### Task to carry out
Everything from the line containing "# camera: 30 degrees left, 15 degrees up" through the line containing "shifted,bidetenox (white),715 509,,373" in the listing below should be copied exactly, and nothing more.
=-=-=
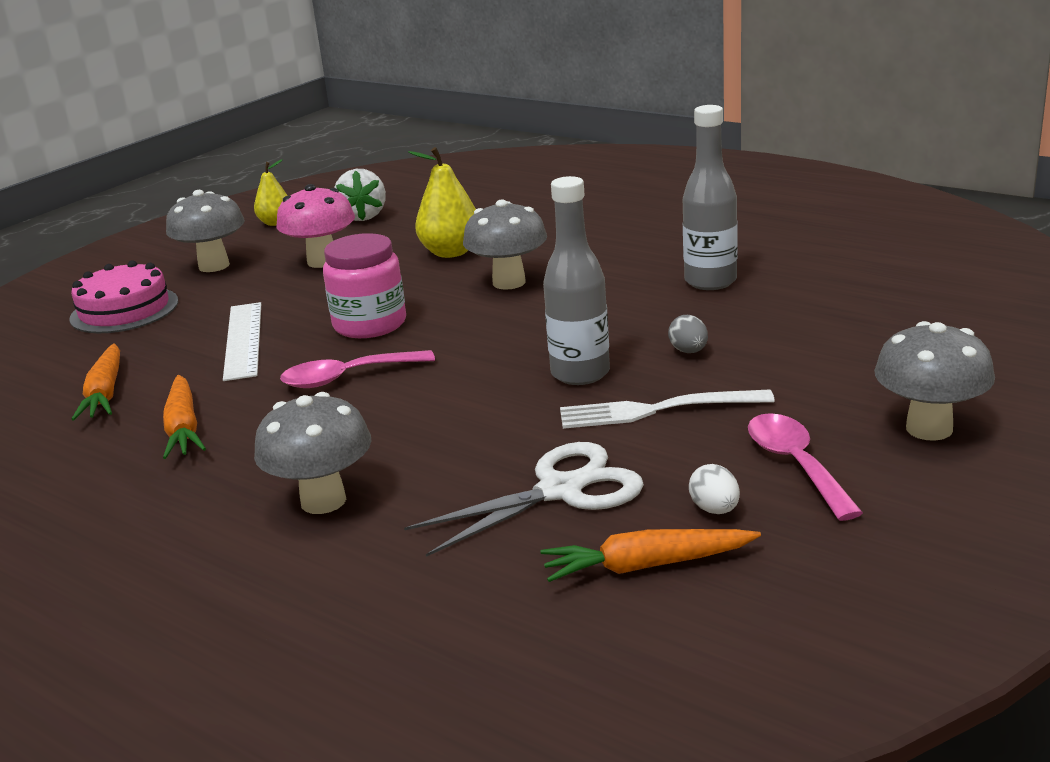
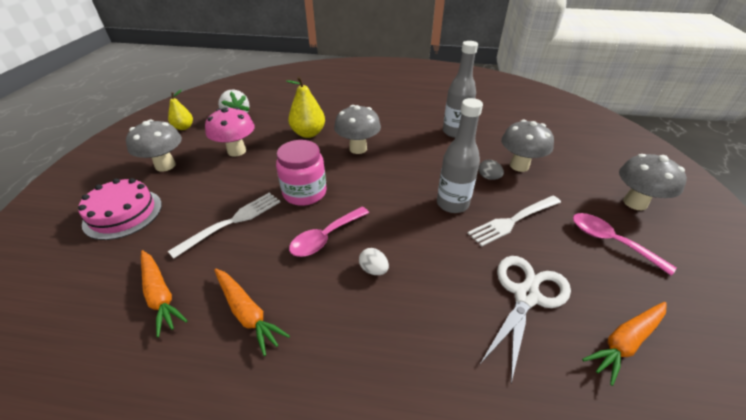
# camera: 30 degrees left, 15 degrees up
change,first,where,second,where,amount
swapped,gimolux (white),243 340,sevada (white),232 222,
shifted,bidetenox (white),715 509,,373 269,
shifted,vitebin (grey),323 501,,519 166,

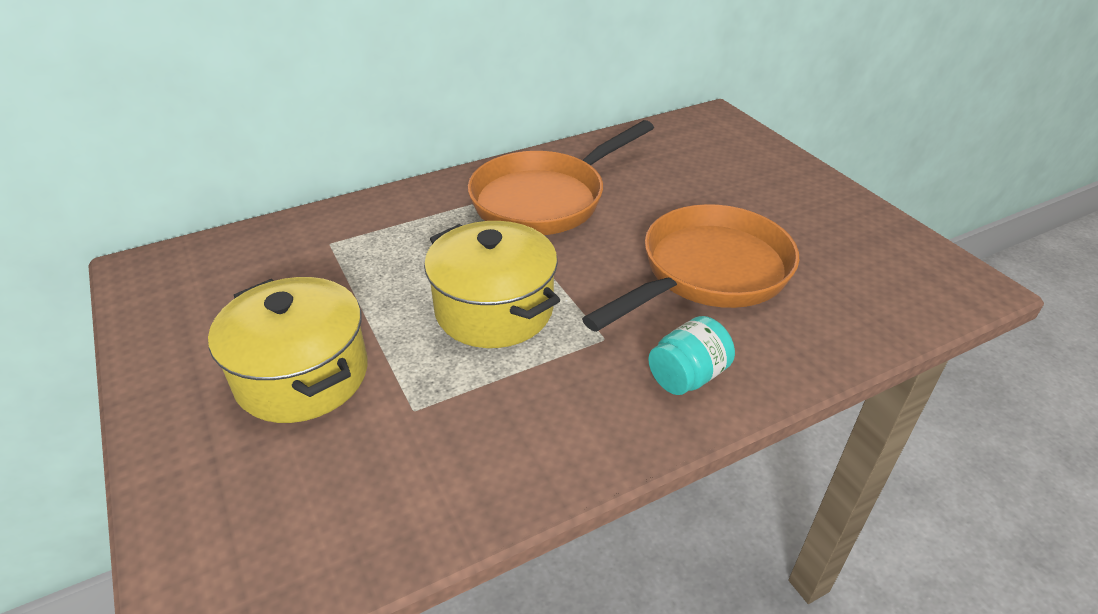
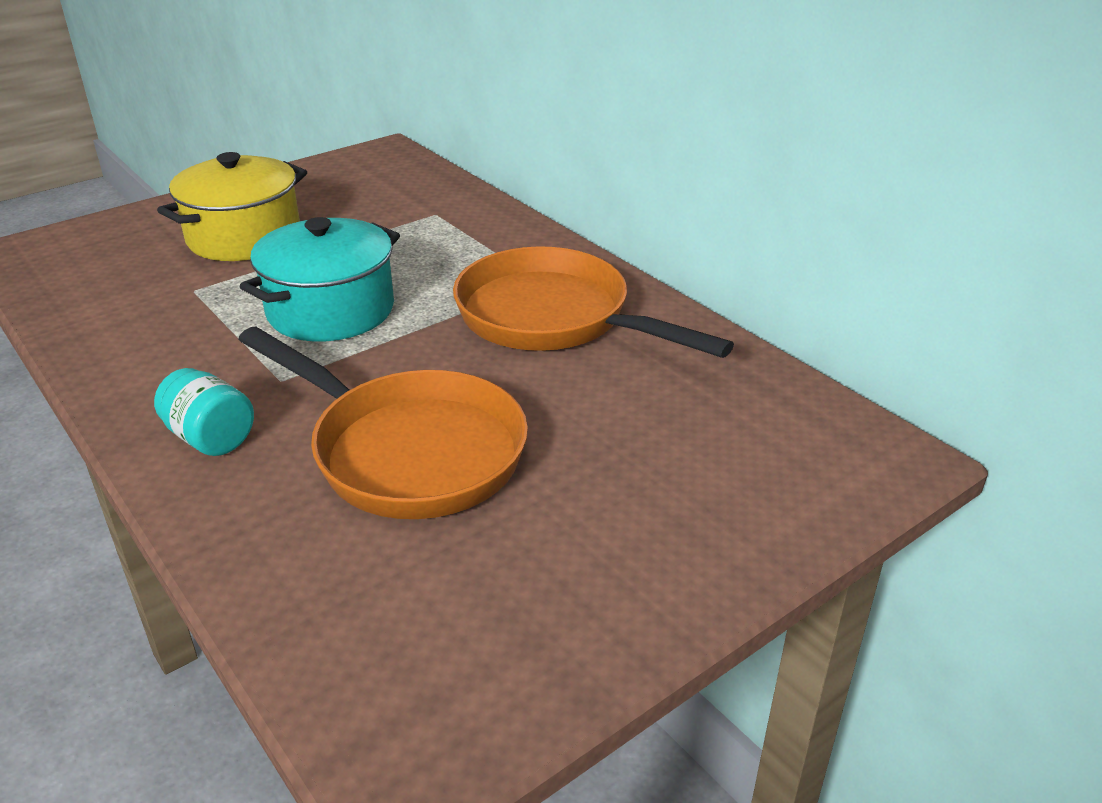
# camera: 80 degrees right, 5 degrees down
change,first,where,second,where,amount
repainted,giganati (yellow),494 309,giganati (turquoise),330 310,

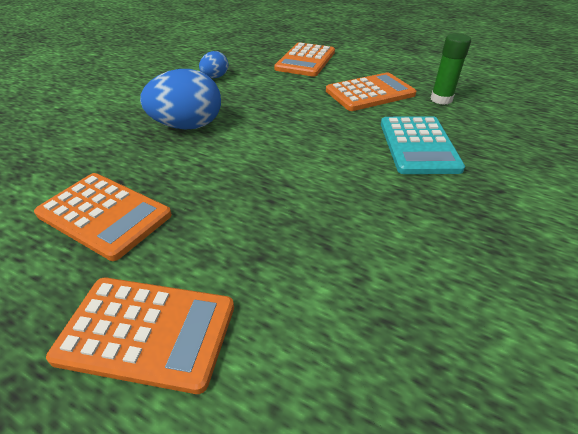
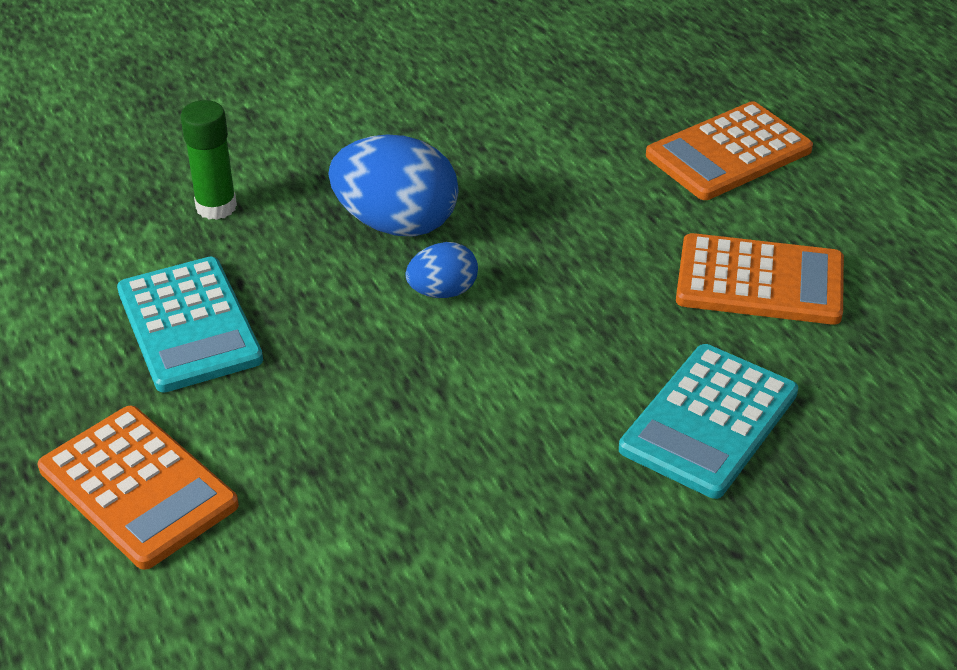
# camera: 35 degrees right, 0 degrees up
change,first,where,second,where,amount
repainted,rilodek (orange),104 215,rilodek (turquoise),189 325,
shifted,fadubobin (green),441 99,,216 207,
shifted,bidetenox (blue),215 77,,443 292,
=-=-=
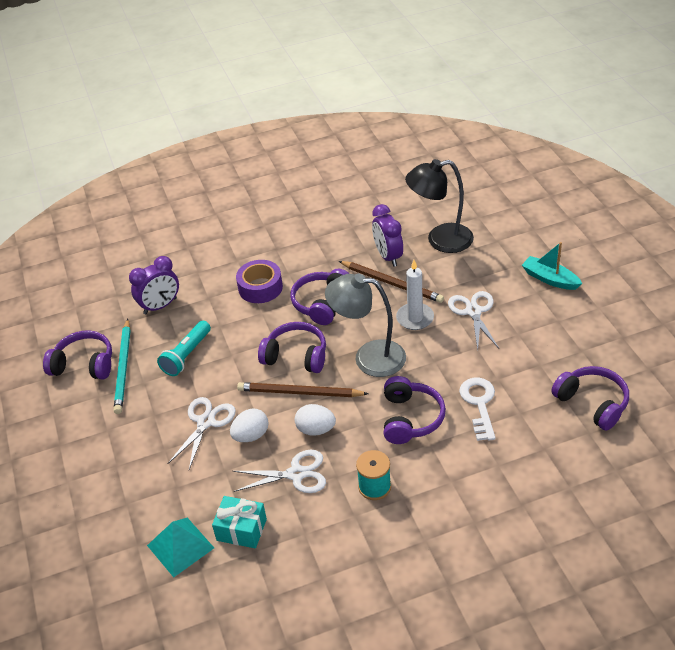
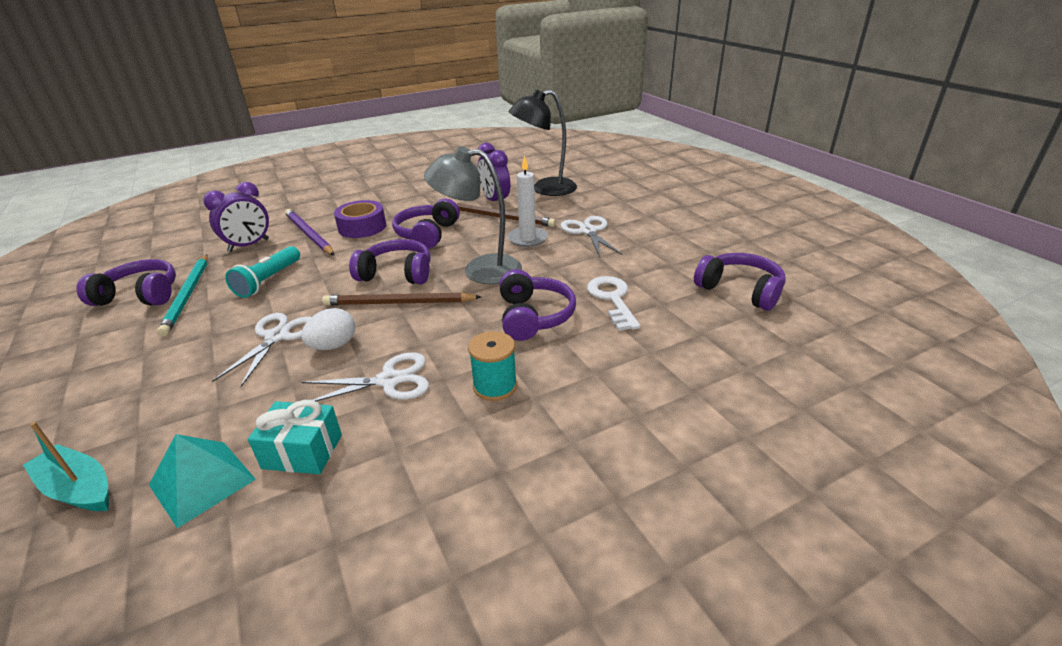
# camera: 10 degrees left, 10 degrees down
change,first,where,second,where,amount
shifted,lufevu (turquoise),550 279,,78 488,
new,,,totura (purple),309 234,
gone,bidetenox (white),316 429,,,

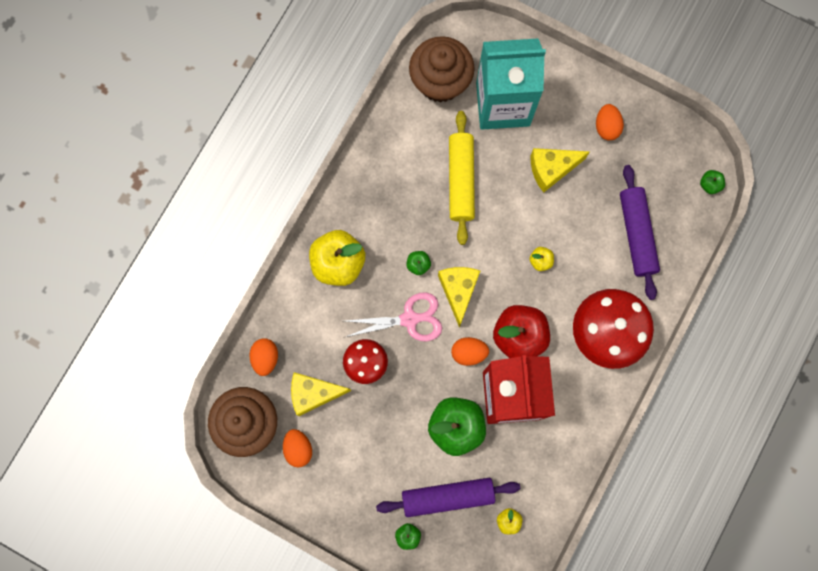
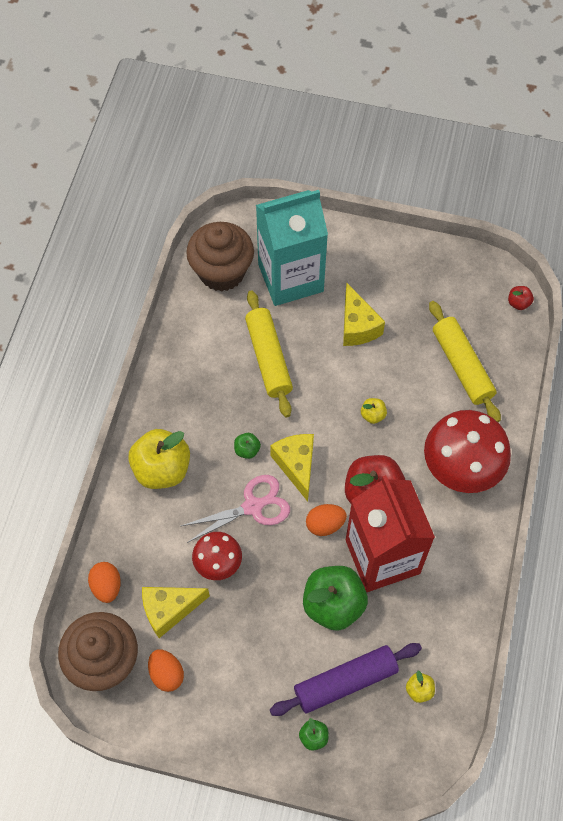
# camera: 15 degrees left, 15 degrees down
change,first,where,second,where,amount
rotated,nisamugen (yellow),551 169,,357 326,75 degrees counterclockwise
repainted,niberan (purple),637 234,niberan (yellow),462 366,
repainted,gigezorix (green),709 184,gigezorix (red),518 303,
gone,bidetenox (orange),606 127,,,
=-=-=
### Exercise response
# camera: 30 degrees left, 15 degrees up
change,first,where,second,where,amount
swapped,gimolux (white),243 340,sevada (white),232 222,
shifted,bidetenox (white),715 509,,373 269,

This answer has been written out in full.